──────── SUPPLIED DATA ────────
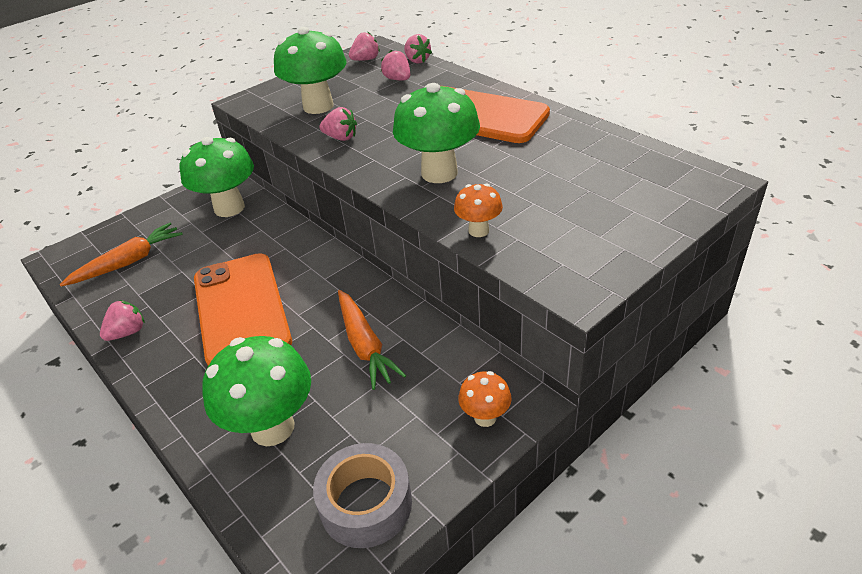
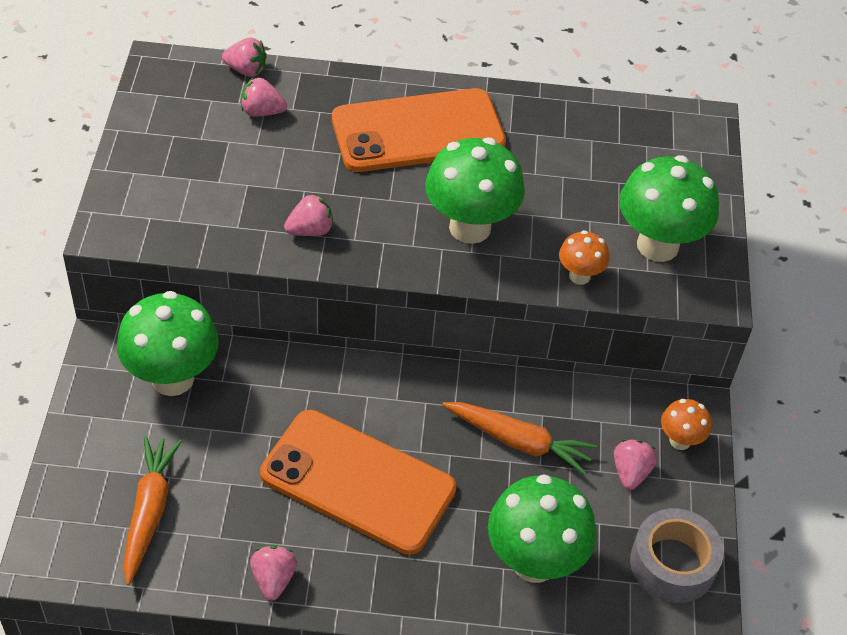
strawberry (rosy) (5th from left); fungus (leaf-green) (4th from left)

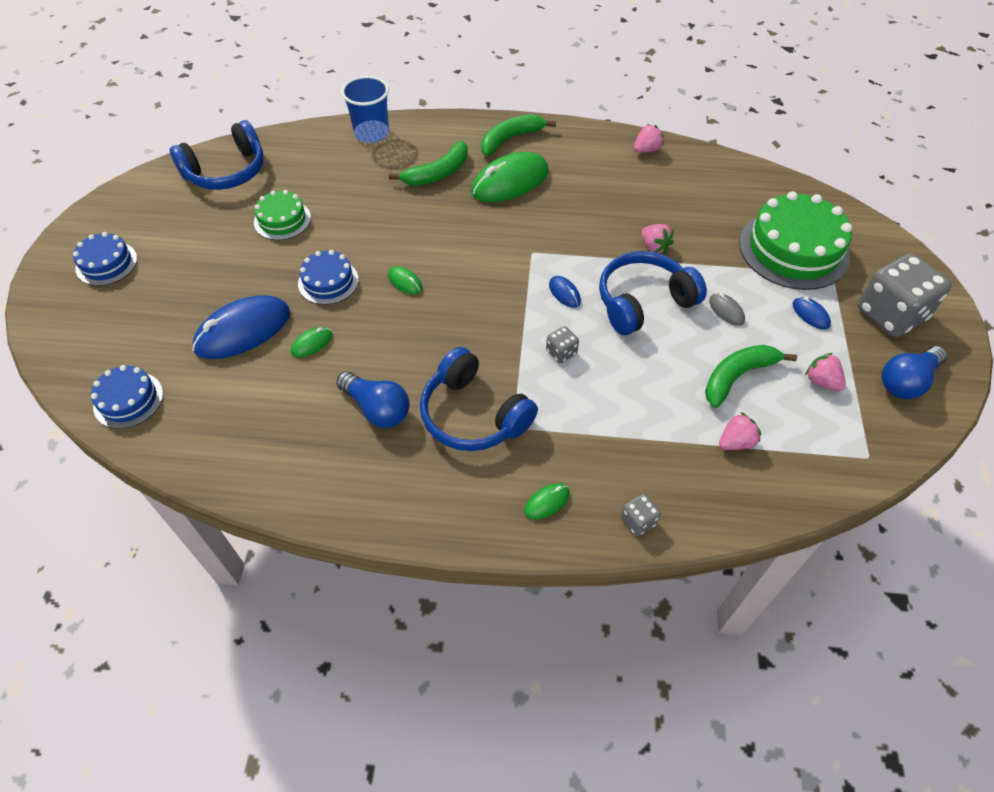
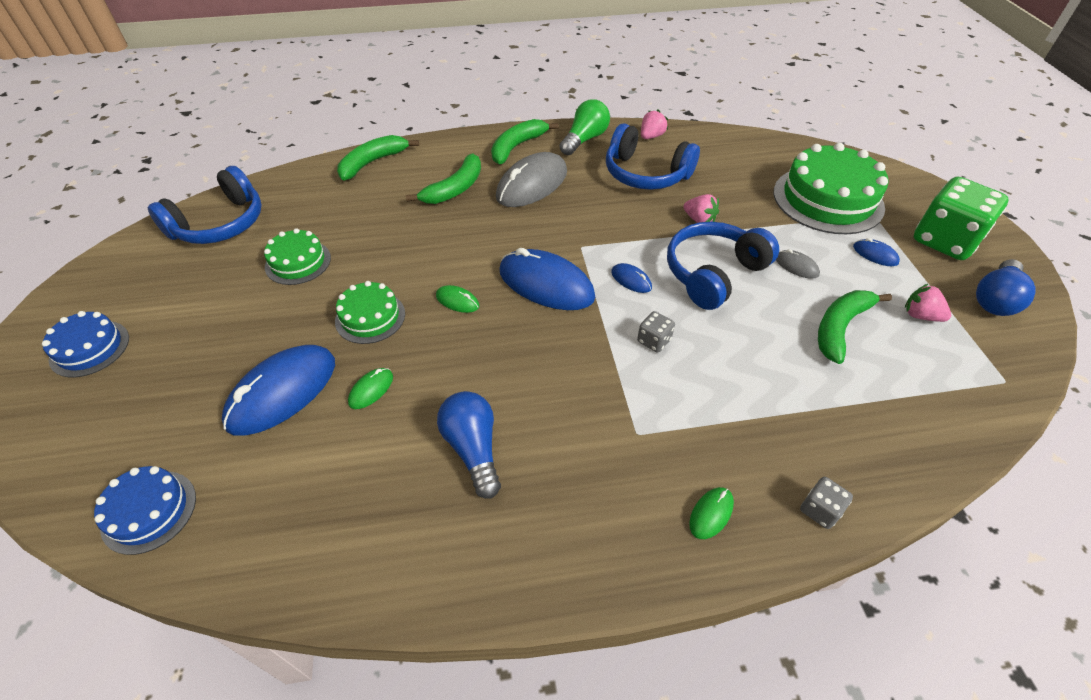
cake (leaf-green) (2nd from left); toy banana (leaf-green) (1st from left); bulb (cobalt) (1st from left); computer mouse (ash-grey) (1st from left); computer mouse (cobalt) (2nd from left); bulb (leaf-green); headset (cobalt) (2nd from left); die (leaf-green); strawberry (rosy) (3rd from left in the first image)

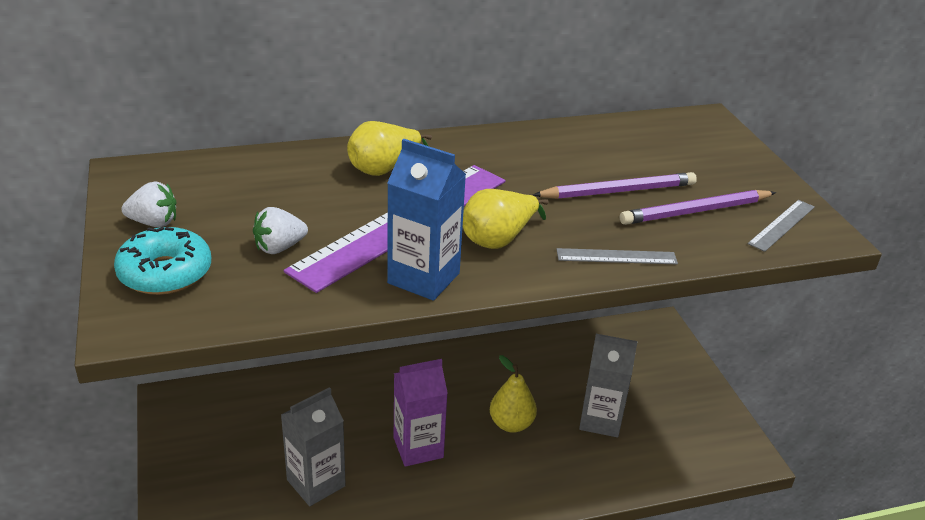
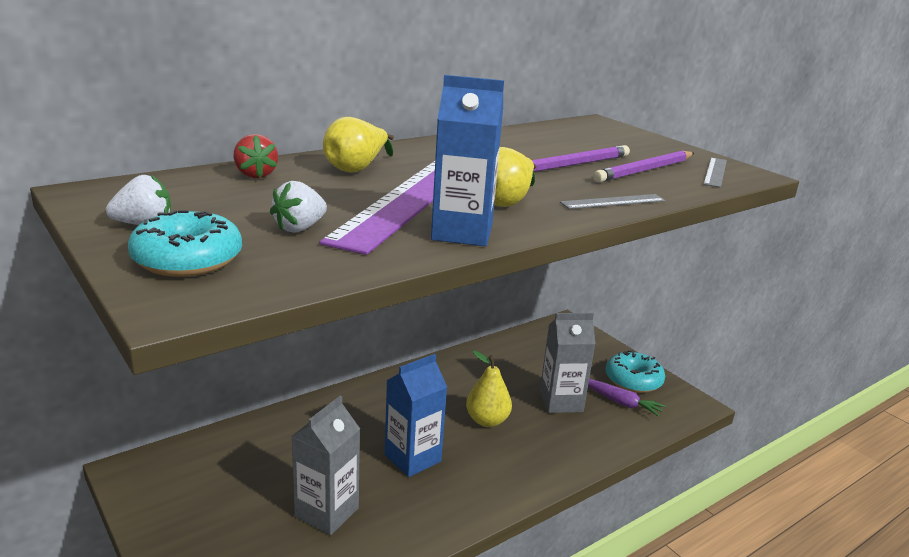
strawberry (scarlet); milk carton (cobalt) (1st from left); toy carrot (violet); donut (aqua) (2nd from left)

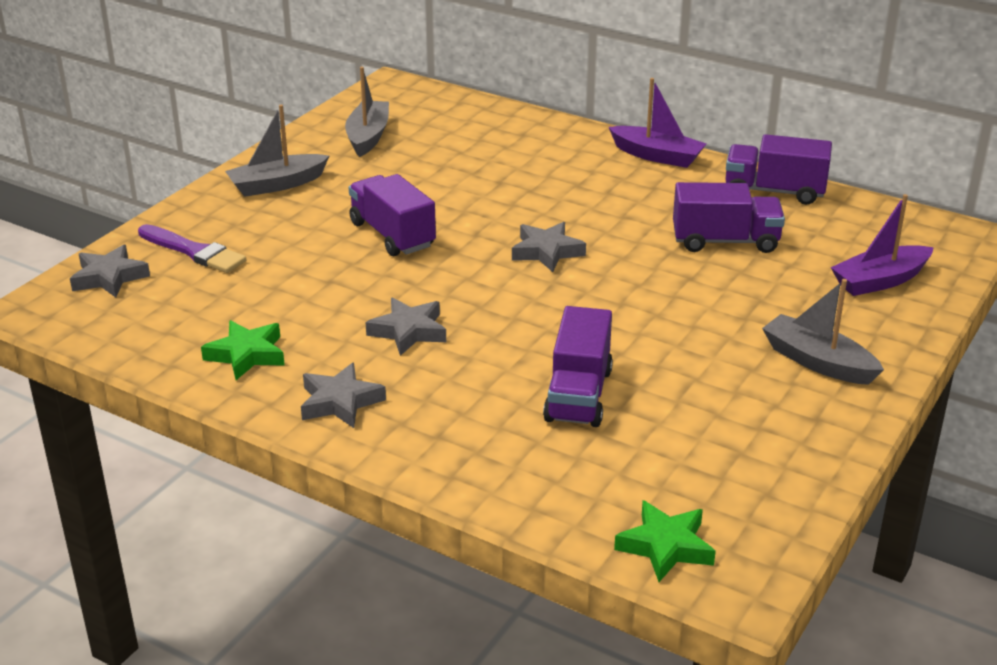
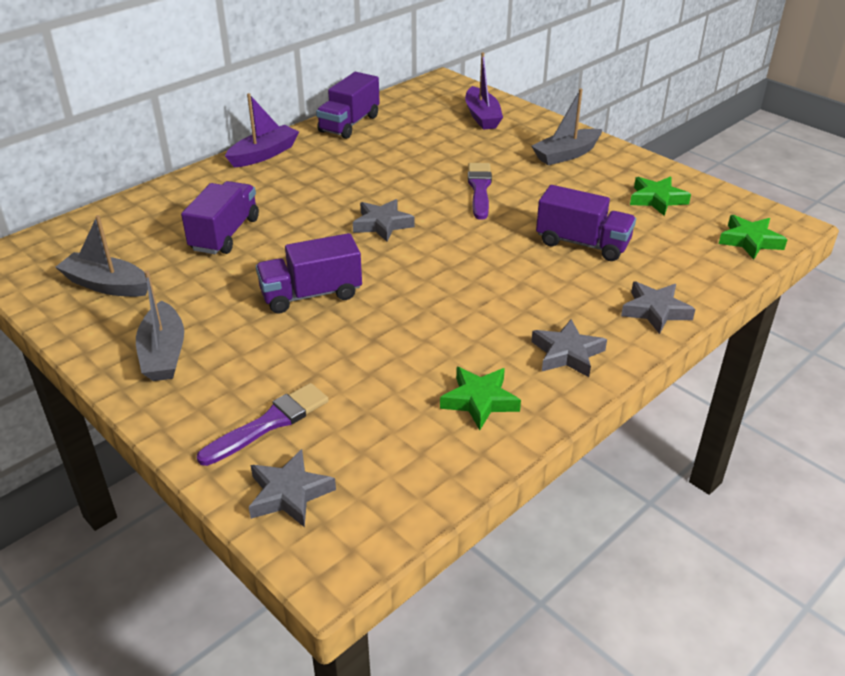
toy truck (violet) (1st from left); paintbrush (violet) (2nd from left); star shape (ash-grey) (4th from left); star shape (leaf-green) (2nd from left)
────────
Please output the material above again, exactly, and omit every image.

= RESPONSE =
strawberry (rosy) (5th from left); fungus (leaf-green) (4th from left)

cake (leaf-green) (2nd from left); toy banana (leaf-green) (1st from left); bulb (cobalt) (1st from left); computer mouse (ash-grey) (1st from left); computer mouse (cobalt) (2nd from left); bulb (leaf-green); headset (cobalt) (2nd from left); die (leaf-green); strawberry (rosy) (3rd from left in the first image)

strawberry (scarlet); milk carton (cobalt) (1st from left); toy carrot (violet); donut (aqua) (2nd from left)

toy truck (violet) (1st from left); paintbrush (violet) (2nd from left); star shape (ash-grey) (4th from left); star shape (leaf-green) (2nd from left)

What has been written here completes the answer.